(Object matching data)
---*---

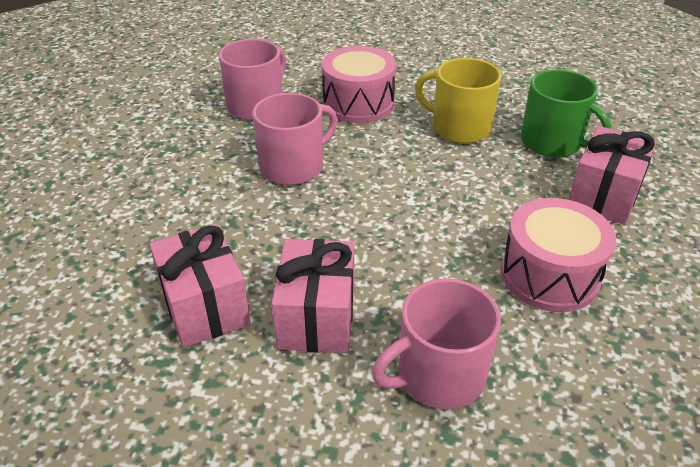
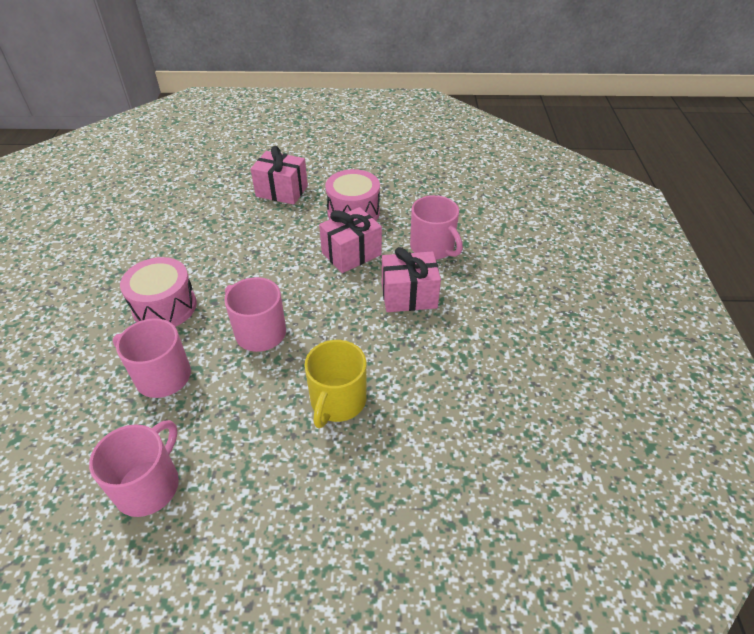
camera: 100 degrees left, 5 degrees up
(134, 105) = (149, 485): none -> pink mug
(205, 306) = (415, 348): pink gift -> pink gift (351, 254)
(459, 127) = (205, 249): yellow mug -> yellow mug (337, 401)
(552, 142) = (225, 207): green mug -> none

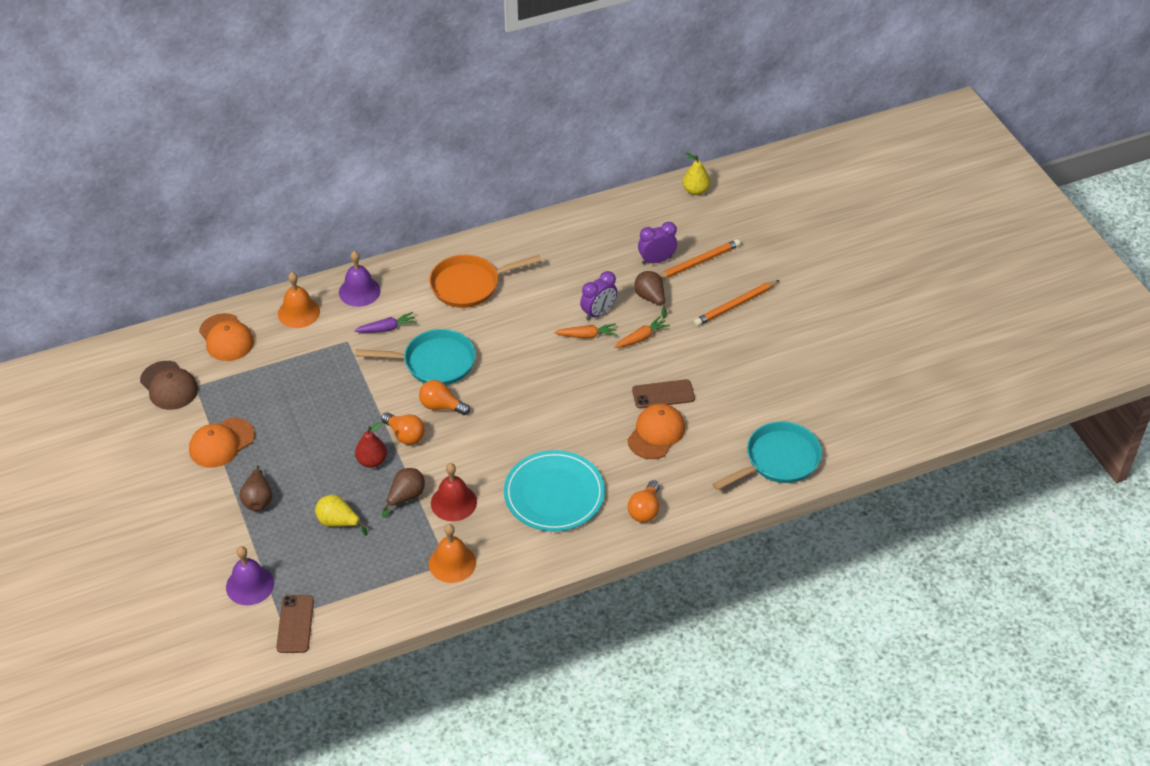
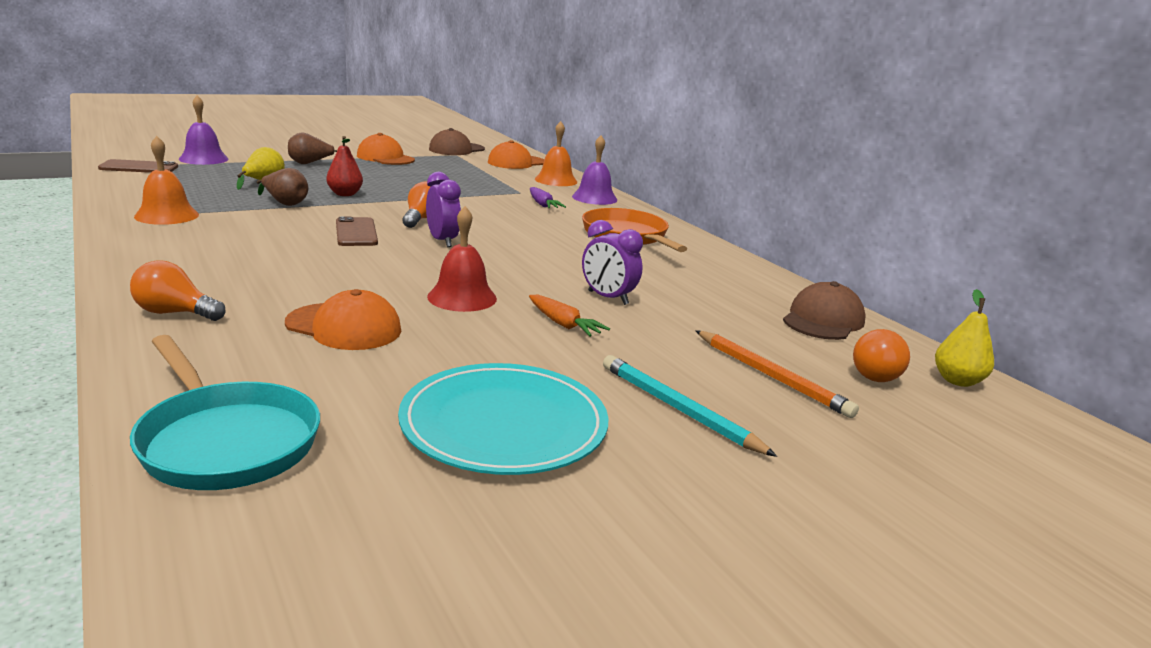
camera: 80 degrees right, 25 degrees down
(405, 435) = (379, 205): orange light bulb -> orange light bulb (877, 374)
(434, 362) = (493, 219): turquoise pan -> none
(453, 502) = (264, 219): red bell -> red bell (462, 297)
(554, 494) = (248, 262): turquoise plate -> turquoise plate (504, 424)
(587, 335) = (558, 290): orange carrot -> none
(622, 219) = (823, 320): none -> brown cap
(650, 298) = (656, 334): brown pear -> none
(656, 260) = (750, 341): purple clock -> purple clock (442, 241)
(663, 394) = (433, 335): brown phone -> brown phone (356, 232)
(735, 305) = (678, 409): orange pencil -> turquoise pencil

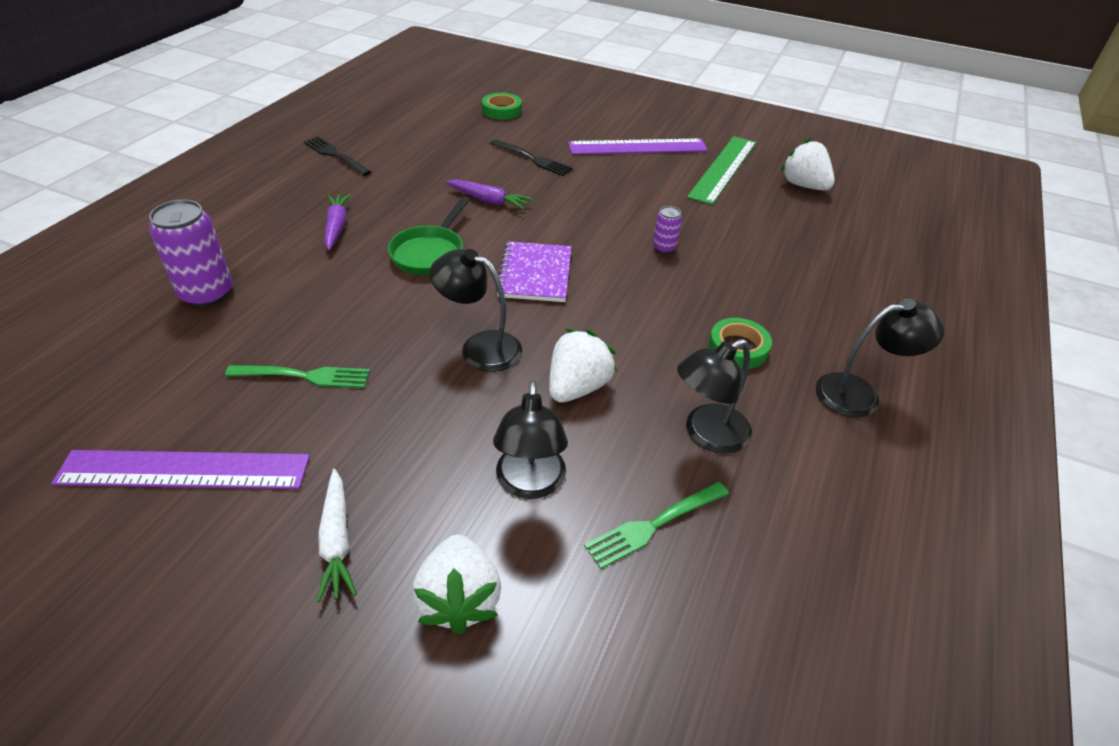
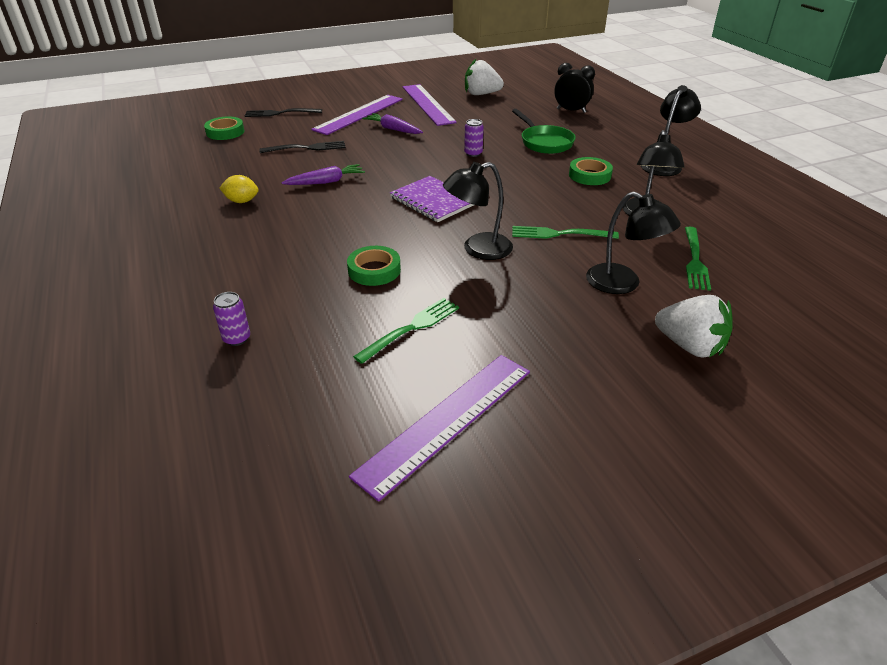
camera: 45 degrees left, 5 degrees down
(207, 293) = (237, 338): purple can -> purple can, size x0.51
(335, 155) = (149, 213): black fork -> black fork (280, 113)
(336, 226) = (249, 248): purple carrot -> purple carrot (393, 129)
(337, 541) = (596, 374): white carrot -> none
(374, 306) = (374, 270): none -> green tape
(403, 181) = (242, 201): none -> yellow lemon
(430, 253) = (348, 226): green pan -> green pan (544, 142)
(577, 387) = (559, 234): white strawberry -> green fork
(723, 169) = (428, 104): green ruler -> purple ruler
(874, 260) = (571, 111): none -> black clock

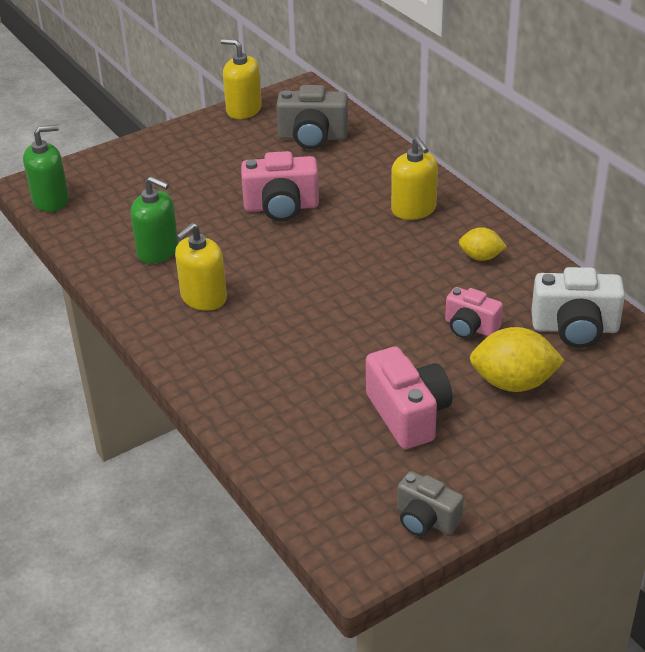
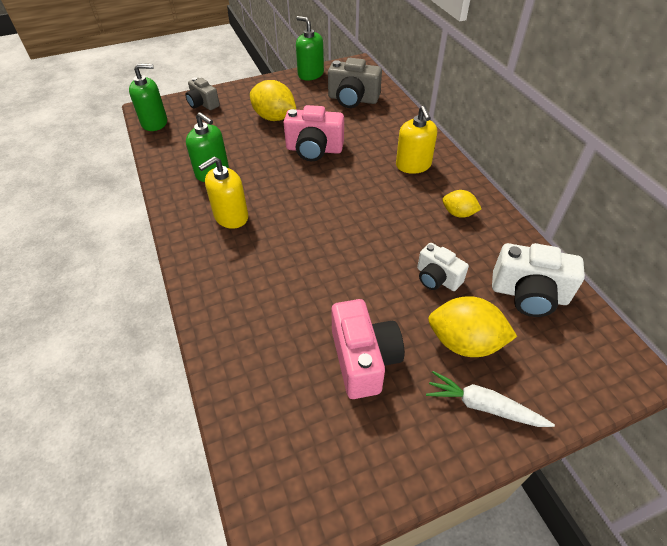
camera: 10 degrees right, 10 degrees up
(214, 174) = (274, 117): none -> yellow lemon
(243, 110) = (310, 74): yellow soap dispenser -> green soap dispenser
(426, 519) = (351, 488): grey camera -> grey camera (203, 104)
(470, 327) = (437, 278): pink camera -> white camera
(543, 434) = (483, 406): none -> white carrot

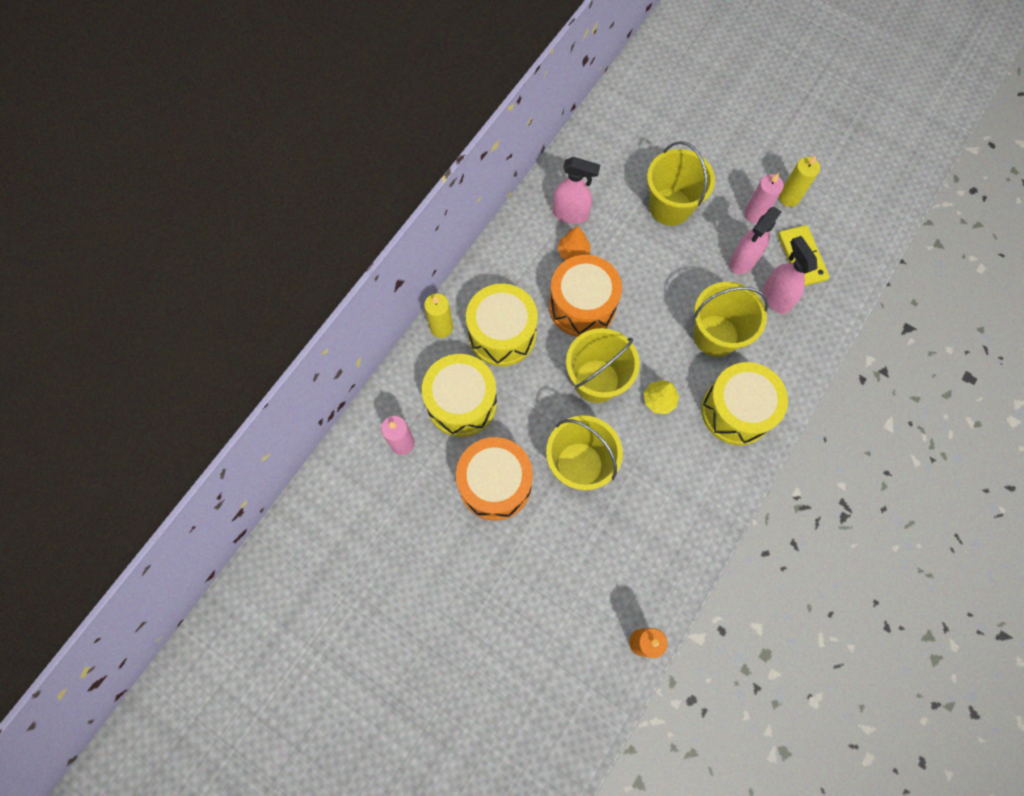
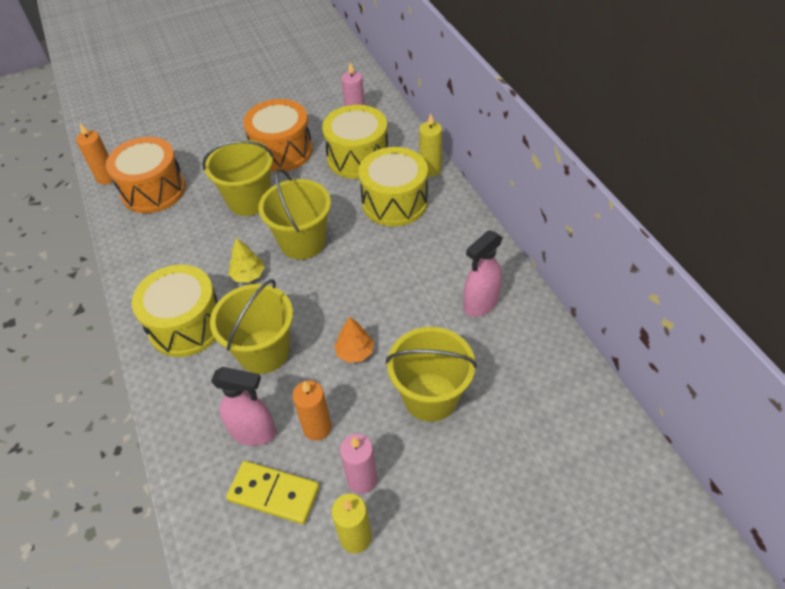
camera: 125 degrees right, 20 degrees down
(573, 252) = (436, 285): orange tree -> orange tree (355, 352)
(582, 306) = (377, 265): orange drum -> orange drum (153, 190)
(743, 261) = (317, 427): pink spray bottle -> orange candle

---*---

EXERCISE PROMPT — Within the entries above, the lines from the one containing "(554, 494) = (248, 262): turquoise" through the one containing "(214, 174) = (274, 117): none -> yellow lemon" are to be transcribed exactly, ends included, pictures excluded.

PROBLEM SOLUTION —
(554, 494) = (248, 262): turquoise plate -> turquoise plate (504, 424)
(587, 335) = (558, 290): orange carrot -> none
(622, 219) = (823, 320): none -> brown cap
(650, 298) = (656, 334): brown pear -> none
(656, 260) = (750, 341): purple clock -> purple clock (442, 241)
(663, 394) = (433, 335): brown phone -> brown phone (356, 232)
(735, 305) = (678, 409): orange pencil -> turquoise pencil

camera: 45 degrees left, 5 degrees down
(207, 293) = (237, 338): purple can -> purple can, size x0.51
(335, 155) = (149, 213): black fork -> black fork (280, 113)
(336, 226) = (249, 248): purple carrot -> purple carrot (393, 129)
(337, 541) = (596, 374): white carrot -> none
(374, 306) = (374, 270): none -> green tape
(403, 181) = (242, 201): none -> yellow lemon
(430, 253) = (348, 226): green pan -> green pan (544, 142)
(577, 387) = (559, 234): white strawberry -> green fork
(723, 169) = (428, 104): green ruler -> purple ruler
(874, 260) = (571, 111): none -> black clock

camera: 10 degrees right, 10 degrees up
(214, 174) = (274, 117): none -> yellow lemon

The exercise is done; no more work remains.